Please repeat the records exactly from their first line, finishing at the line containing "C213: none -> 4.7uF (plus N4, minus N3)" and including it.

START Provided records

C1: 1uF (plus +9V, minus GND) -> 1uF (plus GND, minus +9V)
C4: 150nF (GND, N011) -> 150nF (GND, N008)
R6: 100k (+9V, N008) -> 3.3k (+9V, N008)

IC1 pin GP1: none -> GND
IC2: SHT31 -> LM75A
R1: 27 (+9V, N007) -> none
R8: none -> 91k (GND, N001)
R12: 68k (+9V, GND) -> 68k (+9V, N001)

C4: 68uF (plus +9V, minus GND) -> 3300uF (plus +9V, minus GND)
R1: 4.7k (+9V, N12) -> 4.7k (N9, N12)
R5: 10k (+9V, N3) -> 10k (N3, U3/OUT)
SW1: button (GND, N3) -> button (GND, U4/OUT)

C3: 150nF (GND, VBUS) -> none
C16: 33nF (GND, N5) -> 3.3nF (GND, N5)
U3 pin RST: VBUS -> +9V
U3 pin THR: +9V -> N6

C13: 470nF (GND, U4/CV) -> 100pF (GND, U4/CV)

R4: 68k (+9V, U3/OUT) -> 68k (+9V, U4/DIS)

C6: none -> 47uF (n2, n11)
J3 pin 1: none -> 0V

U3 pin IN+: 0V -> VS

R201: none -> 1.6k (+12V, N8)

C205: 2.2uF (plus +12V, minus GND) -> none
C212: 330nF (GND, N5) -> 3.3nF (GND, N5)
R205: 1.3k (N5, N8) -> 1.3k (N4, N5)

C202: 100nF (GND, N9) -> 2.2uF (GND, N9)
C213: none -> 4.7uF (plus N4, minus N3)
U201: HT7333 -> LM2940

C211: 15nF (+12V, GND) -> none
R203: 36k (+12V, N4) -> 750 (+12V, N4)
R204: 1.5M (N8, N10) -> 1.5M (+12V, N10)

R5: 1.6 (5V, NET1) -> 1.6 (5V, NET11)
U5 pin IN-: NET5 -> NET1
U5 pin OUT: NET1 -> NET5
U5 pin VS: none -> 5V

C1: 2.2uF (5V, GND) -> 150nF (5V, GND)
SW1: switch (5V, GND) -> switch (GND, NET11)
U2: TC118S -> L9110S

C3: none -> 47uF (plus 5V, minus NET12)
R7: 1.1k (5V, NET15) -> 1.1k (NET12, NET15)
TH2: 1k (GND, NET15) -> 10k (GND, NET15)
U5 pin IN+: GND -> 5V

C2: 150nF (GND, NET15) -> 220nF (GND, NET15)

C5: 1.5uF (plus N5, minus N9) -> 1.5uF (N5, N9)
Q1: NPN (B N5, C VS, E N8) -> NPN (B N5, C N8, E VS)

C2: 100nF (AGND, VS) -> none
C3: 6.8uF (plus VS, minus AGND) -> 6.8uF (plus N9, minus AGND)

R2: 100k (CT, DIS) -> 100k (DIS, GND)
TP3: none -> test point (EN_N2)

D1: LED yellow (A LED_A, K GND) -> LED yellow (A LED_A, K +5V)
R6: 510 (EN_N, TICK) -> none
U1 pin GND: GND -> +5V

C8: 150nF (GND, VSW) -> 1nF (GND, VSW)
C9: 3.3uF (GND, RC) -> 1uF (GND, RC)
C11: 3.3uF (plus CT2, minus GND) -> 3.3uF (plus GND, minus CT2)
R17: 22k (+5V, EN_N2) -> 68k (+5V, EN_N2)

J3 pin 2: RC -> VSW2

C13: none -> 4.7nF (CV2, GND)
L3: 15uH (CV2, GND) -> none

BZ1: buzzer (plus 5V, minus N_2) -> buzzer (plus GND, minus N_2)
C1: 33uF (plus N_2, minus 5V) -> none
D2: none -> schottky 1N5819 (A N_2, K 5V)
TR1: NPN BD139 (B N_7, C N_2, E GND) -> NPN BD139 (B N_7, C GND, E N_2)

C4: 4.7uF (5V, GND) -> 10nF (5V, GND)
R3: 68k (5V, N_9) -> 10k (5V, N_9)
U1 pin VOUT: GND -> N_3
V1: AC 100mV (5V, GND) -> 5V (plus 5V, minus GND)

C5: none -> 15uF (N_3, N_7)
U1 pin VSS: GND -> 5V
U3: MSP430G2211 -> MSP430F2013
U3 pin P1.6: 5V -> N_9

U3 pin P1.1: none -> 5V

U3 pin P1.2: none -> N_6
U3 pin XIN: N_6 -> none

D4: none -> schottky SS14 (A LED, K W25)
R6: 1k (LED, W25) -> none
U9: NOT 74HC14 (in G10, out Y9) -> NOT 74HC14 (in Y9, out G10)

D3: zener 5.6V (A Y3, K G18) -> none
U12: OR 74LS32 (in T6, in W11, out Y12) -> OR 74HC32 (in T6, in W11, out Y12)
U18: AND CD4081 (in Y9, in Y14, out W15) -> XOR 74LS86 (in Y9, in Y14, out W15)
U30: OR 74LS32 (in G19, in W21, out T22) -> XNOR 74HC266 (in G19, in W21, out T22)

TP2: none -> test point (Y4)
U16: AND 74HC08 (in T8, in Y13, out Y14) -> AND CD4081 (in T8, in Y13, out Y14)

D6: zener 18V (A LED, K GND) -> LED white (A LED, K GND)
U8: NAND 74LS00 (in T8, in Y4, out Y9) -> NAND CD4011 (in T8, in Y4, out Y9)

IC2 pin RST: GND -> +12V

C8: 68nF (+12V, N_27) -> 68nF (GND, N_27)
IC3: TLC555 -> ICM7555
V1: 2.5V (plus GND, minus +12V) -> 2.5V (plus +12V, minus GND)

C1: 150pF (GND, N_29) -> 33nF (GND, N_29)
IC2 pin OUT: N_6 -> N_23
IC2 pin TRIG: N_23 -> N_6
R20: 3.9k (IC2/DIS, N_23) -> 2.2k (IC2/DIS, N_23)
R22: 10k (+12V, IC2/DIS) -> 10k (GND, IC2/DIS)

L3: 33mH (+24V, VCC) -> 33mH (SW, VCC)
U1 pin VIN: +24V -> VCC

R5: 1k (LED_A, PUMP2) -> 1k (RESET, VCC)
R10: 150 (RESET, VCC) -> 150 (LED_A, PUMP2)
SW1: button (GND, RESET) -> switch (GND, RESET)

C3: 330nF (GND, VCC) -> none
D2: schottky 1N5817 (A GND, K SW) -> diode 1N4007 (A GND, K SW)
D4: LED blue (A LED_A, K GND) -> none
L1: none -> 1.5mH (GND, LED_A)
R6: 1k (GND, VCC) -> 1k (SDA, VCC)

END Provided records

__Problem solution__:
C1: 1uF (plus +9V, minus GND) -> 1uF (plus GND, minus +9V)
C4: 150nF (GND, N011) -> 150nF (GND, N008)
R6: 100k (+9V, N008) -> 3.3k (+9V, N008)

IC1 pin GP1: none -> GND
IC2: SHT31 -> LM75A
R1: 27 (+9V, N007) -> none
R8: none -> 91k (GND, N001)
R12: 68k (+9V, GND) -> 68k (+9V, N001)

C4: 68uF (plus +9V, minus GND) -> 3300uF (plus +9V, minus GND)
R1: 4.7k (+9V, N12) -> 4.7k (N9, N12)
R5: 10k (+9V, N3) -> 10k (N3, U3/OUT)
SW1: button (GND, N3) -> button (GND, U4/OUT)

C3: 150nF (GND, VBUS) -> none
C16: 33nF (GND, N5) -> 3.3nF (GND, N5)
U3 pin RST: VBUS -> +9V
U3 pin THR: +9V -> N6

C13: 470nF (GND, U4/CV) -> 100pF (GND, U4/CV)

R4: 68k (+9V, U3/OUT) -> 68k (+9V, U4/DIS)

C6: none -> 47uF (n2, n11)
J3 pin 1: none -> 0V

U3 pin IN+: 0V -> VS

R201: none -> 1.6k (+12V, N8)

C205: 2.2uF (plus +12V, minus GND) -> none
C212: 330nF (GND, N5) -> 3.3nF (GND, N5)
R205: 1.3k (N5, N8) -> 1.3k (N4, N5)

C202: 100nF (GND, N9) -> 2.2uF (GND, N9)
C213: none -> 4.7uF (plus N4, minus N3)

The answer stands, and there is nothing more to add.